(Scene difference descriptions)
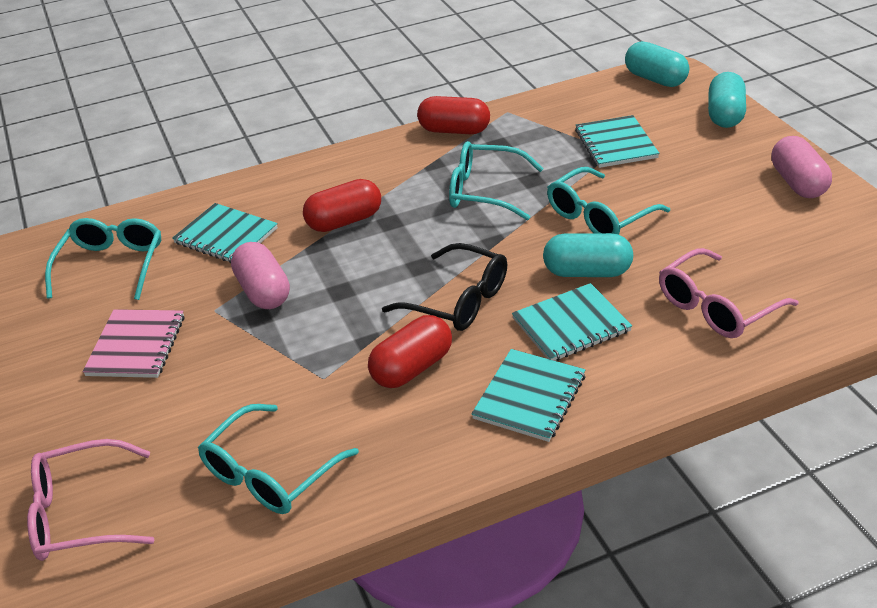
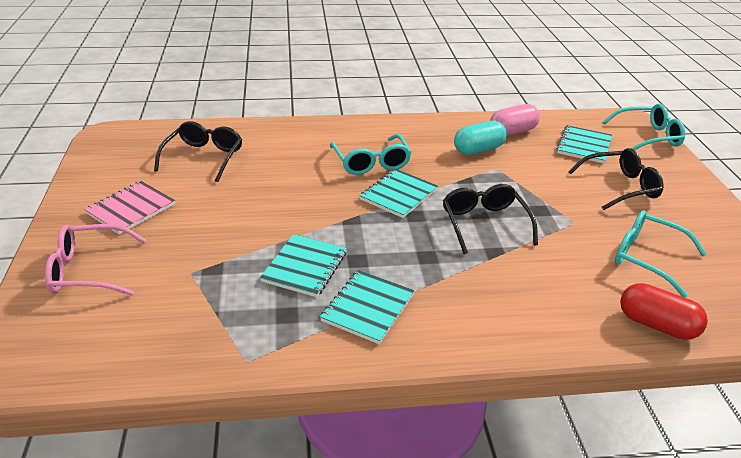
black glasses: 1 -> 3
pink capsule: 2 -> 1
pink glasses: 2 -> 1
red capsule: 3 -> 1
turquoise capsule: 3 -> 1
turquoise glasses: 4 -> 3

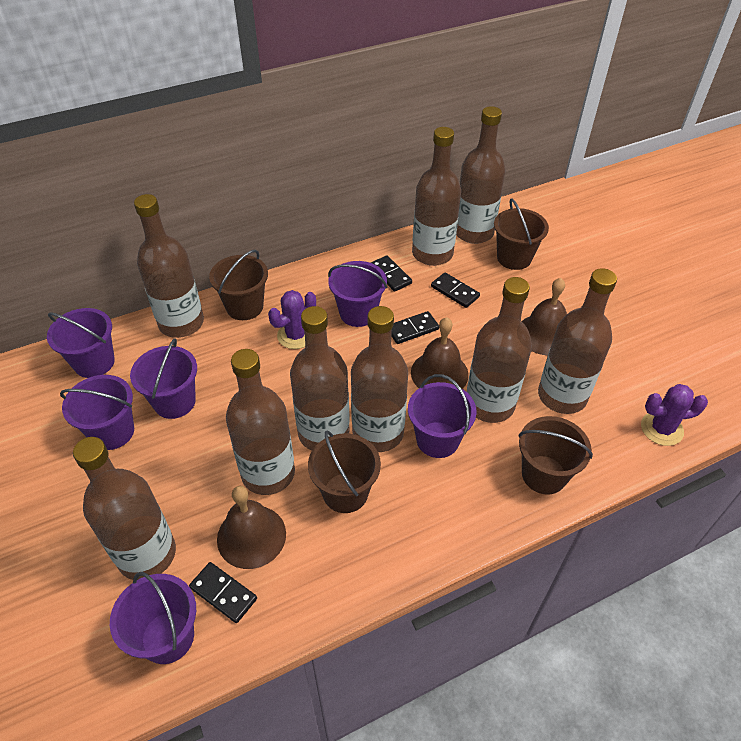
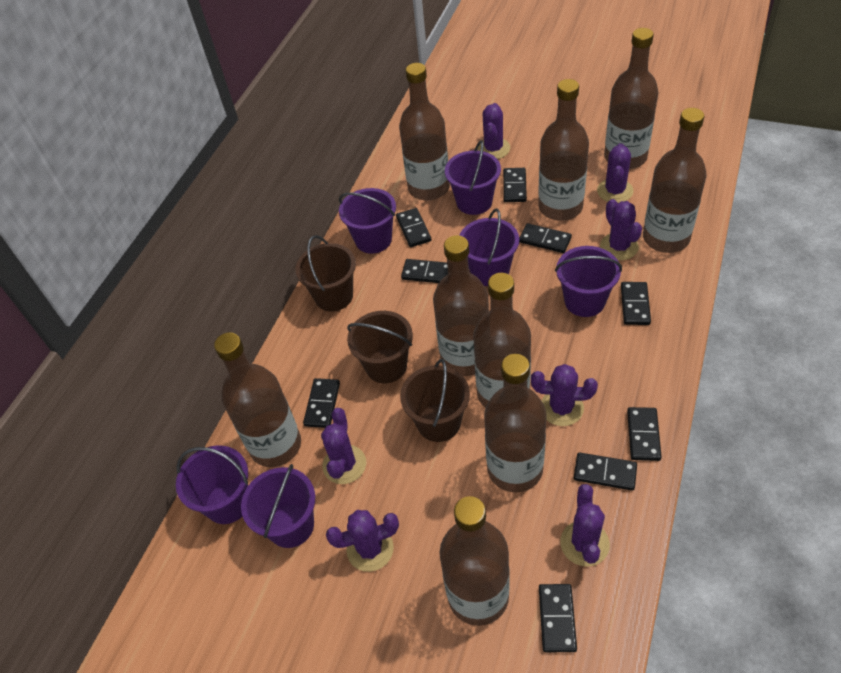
black domino: 4 -> 9
brown bell: 3 -> 0
brown bucket: 4 -> 3
purple cactus: 2 -> 7

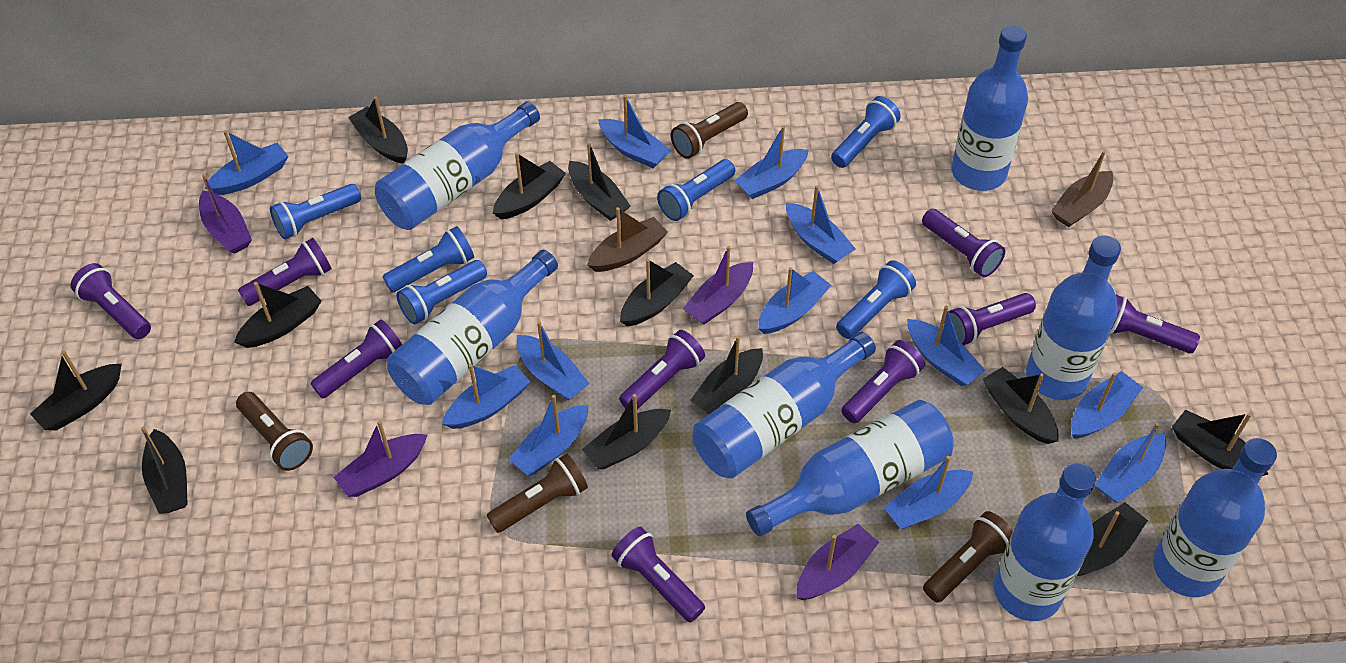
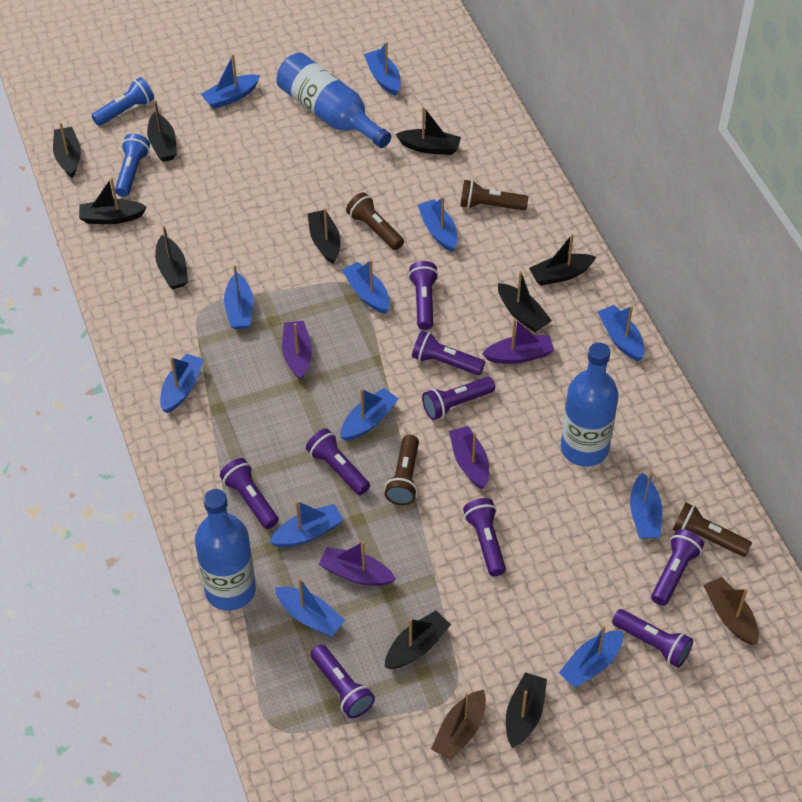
black boat: 12 -> 10
blue bottle: 8 -> 3
blue flashlight: 6 -> 2

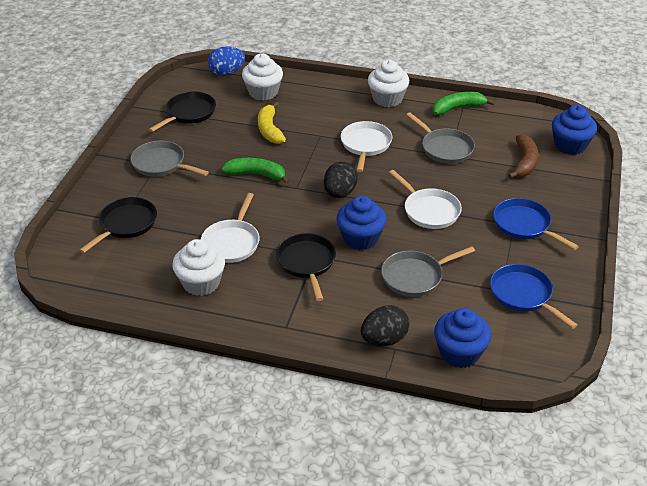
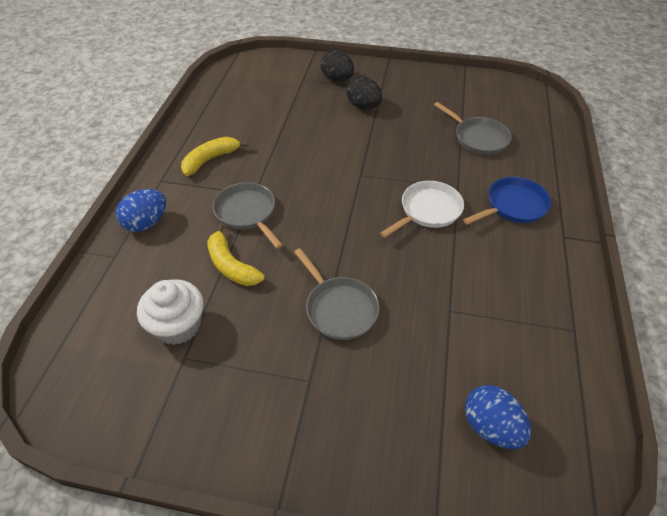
black pan: 3 -> 0
blue cupcake: 3 -> 0
blue egg: 1 -> 2
blue pan: 2 -> 1
brown banana: 1 -> 0
green banana: 2 -> 0
white cupcake: 3 -> 1
white pan: 3 -> 1
yellow banana: 1 -> 2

What to produce: An exact copy of the lines from the one with "pink capsule: 2 -> 1" through the end of the records: produce that and nothing more, leaving out the pictures.

Response to the exercise:
pink capsule: 2 -> 1
pink glasses: 2 -> 1
red capsule: 3 -> 1
turquoise capsule: 3 -> 1
turquoise glasses: 4 -> 3

black domino: 4 -> 9
brown bell: 3 -> 0
brown bucket: 4 -> 3
purple cactus: 2 -> 7

black boat: 12 -> 10
blue bottle: 8 -> 3
blue flashlight: 6 -> 2

black pan: 3 -> 0
blue cupcake: 3 -> 0
blue egg: 1 -> 2
blue pan: 2 -> 1
brown banana: 1 -> 0
green banana: 2 -> 0
white cupcake: 3 -> 1
white pan: 3 -> 1
yellow banana: 1 -> 2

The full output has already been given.